▶ [WORK INSTRUCTION] Look through the material below and copy exactly the lines from the line with "camera: 50 degrees right, 15 degrees up" to the line with "(335, 557) = (220, 358): orange", those two lines included.

▶ [EXTRACTED MATERIAL]
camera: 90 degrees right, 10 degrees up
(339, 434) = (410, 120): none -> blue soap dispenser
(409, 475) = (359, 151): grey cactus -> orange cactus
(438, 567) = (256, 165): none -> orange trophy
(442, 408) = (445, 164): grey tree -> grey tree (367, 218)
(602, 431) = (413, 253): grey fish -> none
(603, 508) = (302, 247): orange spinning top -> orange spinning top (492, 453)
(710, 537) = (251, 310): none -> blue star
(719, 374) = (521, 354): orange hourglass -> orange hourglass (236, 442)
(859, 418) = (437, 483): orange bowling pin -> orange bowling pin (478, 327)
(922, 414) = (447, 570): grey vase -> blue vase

* * *

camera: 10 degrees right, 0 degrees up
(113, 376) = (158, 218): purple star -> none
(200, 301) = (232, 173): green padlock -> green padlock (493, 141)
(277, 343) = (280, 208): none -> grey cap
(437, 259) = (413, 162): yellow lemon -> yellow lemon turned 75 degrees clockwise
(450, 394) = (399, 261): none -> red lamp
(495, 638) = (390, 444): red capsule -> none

...

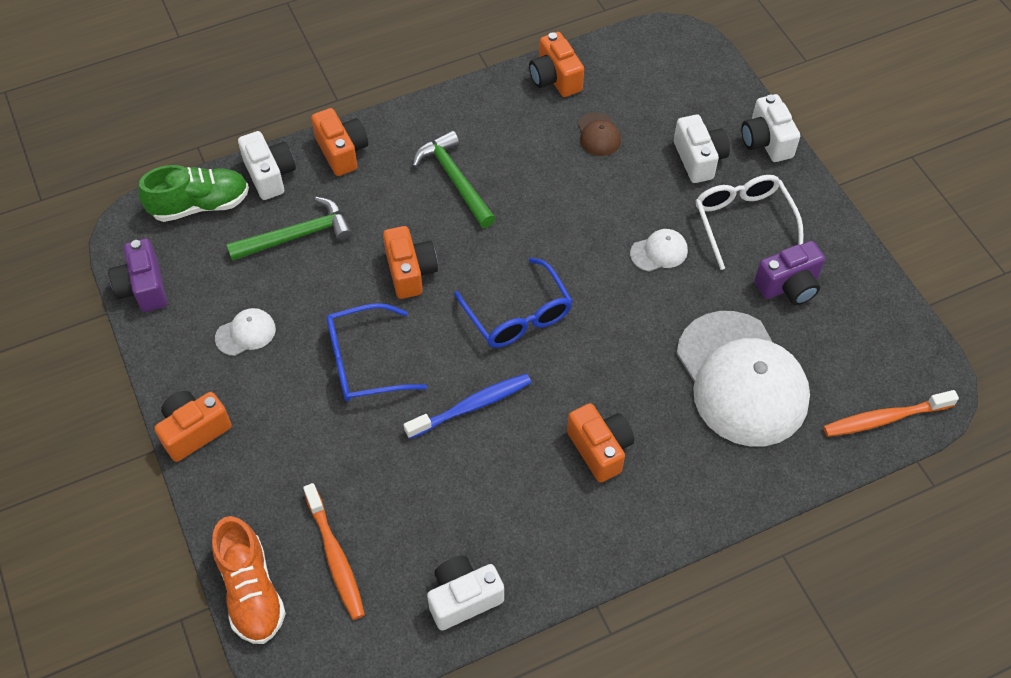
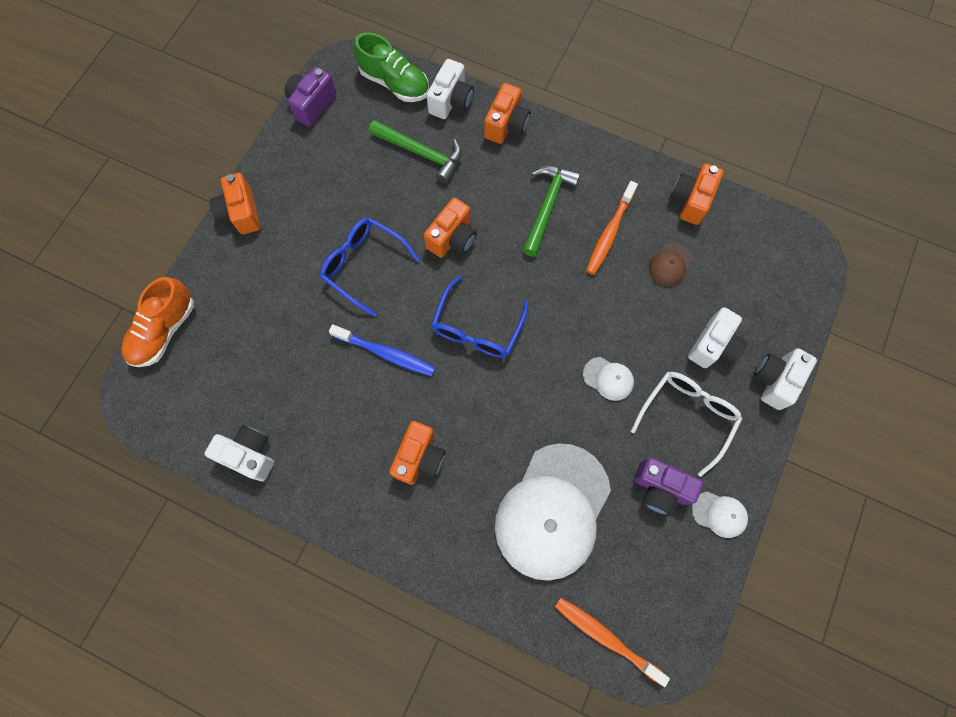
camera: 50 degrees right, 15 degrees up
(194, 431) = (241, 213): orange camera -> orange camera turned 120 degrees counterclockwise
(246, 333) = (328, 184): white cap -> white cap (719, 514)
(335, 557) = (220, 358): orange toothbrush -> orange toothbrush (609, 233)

▶ [RESPONSE FOR THIS EXERCISE]
camera: 50 degrees right, 15 degrees up
(194, 431) = (241, 213): orange camera -> orange camera turned 120 degrees counterclockwise
(246, 333) = (328, 184): white cap -> white cap (719, 514)
(335, 557) = (220, 358): orange toothbrush -> orange toothbrush (609, 233)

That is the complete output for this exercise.